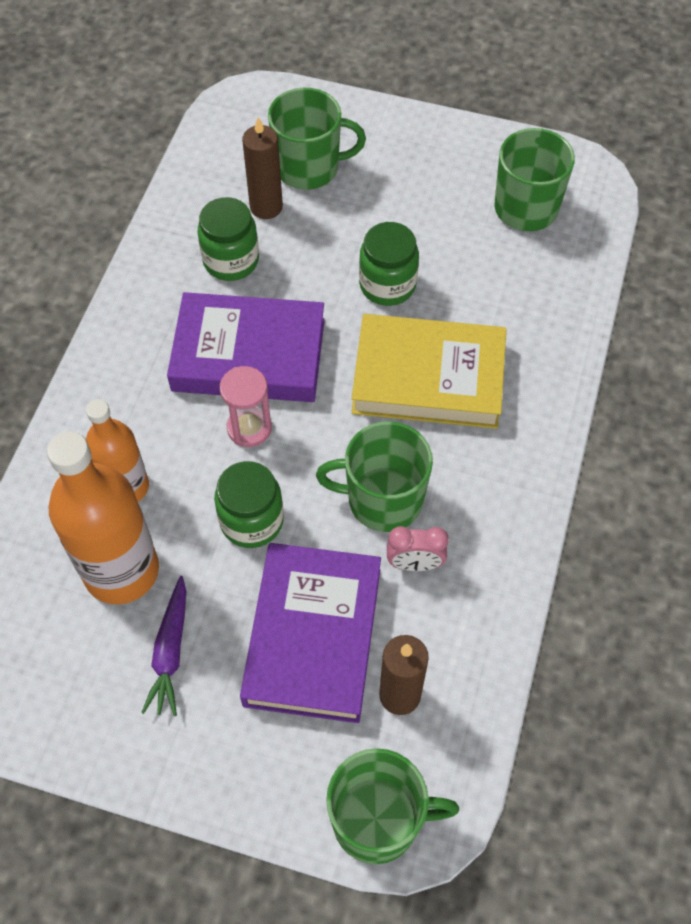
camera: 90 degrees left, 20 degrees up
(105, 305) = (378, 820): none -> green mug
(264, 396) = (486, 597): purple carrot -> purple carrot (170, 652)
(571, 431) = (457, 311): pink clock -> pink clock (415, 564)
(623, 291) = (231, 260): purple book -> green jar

---*---

Copy the listing above exactly, minus the pictures.

### Solution to the exercise
camera: 90 degrees left, 20 degrees up
(105, 305) = (378, 820): none -> green mug
(264, 396) = (486, 597): purple carrot -> purple carrot (170, 652)
(571, 431) = (457, 311): pink clock -> pink clock (415, 564)
(623, 291) = (231, 260): purple book -> green jar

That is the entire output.